Problem. Keep to one stretch of the data below, the lines from the one with "(240, 604) = (382, 615): turquoise" up to and including the one with "(398, 431) = (438, 364): none", and return that stretch exactly.

[Task input — start]

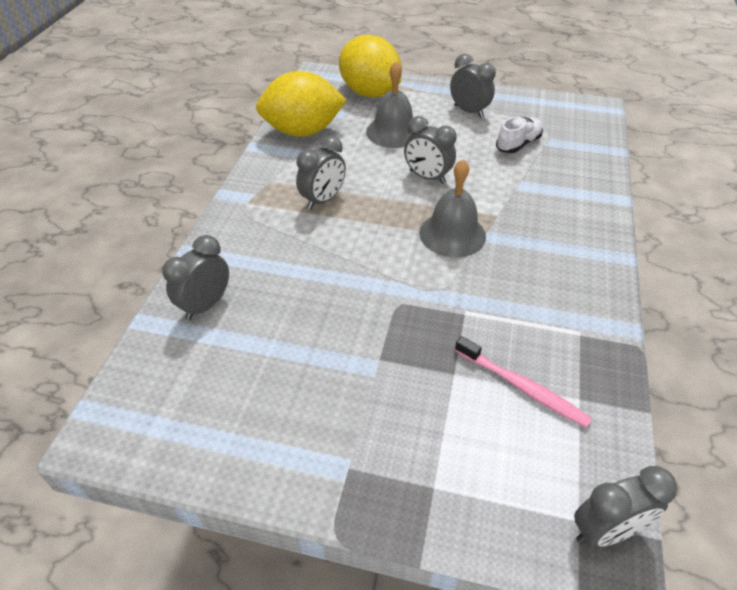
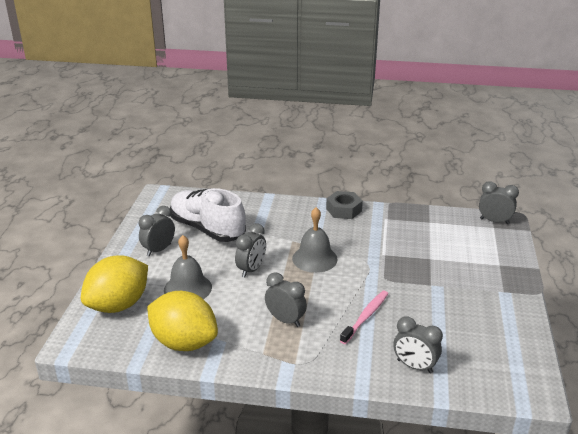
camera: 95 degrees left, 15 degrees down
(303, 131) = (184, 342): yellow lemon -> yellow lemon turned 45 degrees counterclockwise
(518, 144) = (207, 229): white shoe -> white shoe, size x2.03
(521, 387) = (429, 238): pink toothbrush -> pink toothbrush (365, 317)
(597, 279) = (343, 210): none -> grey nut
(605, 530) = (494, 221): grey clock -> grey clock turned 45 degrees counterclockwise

[Task input — finish]
[Task input — start]

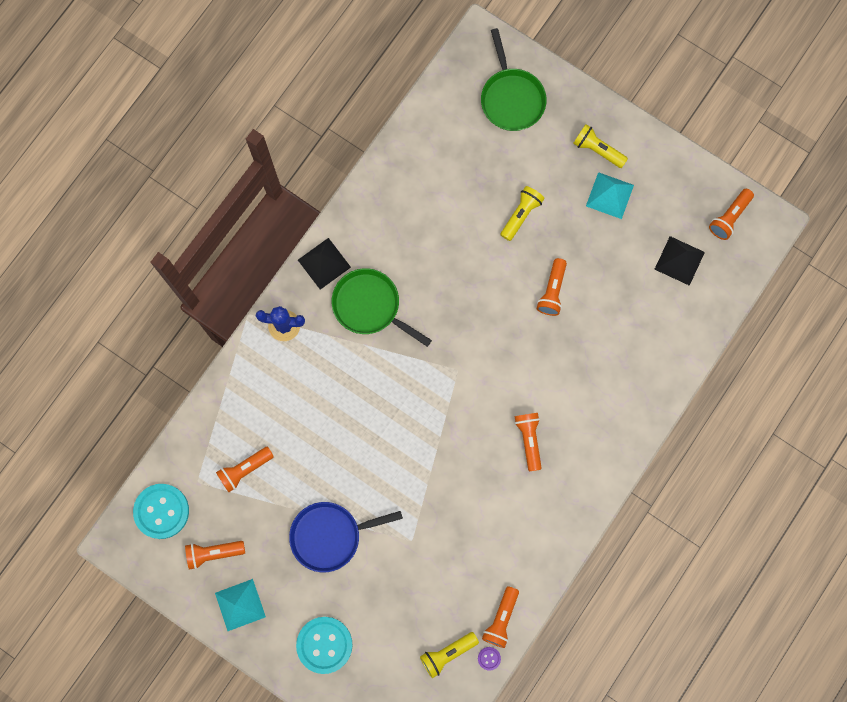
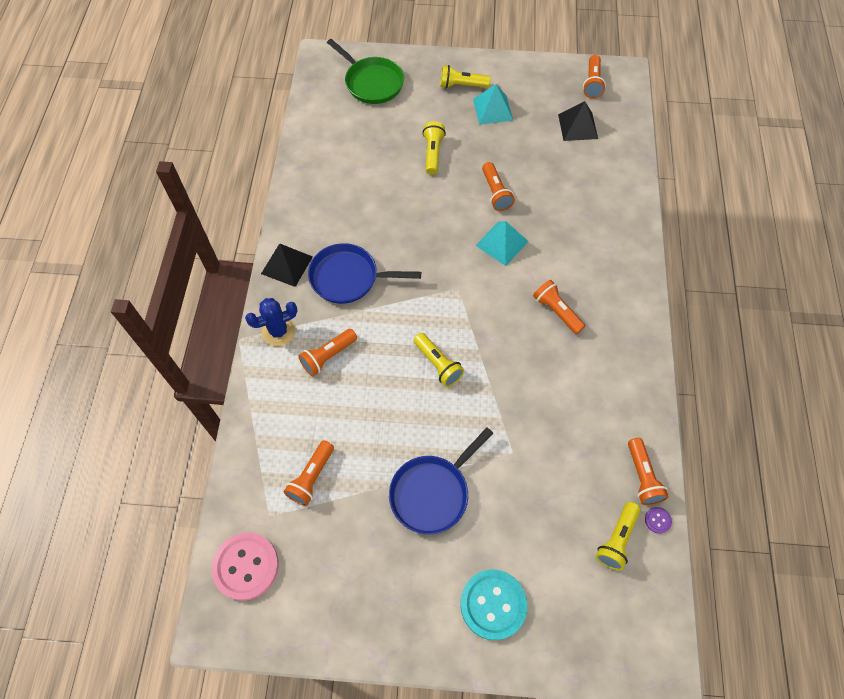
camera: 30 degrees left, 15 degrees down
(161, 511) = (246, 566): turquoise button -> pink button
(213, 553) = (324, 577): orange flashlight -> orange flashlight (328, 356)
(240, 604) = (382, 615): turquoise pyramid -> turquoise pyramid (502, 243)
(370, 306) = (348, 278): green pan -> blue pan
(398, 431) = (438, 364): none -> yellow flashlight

[Task input — finish]

Task response.
(240, 604) = (382, 615): turquoise pyramid -> turquoise pyramid (502, 243)
(370, 306) = (348, 278): green pan -> blue pan
(398, 431) = (438, 364): none -> yellow flashlight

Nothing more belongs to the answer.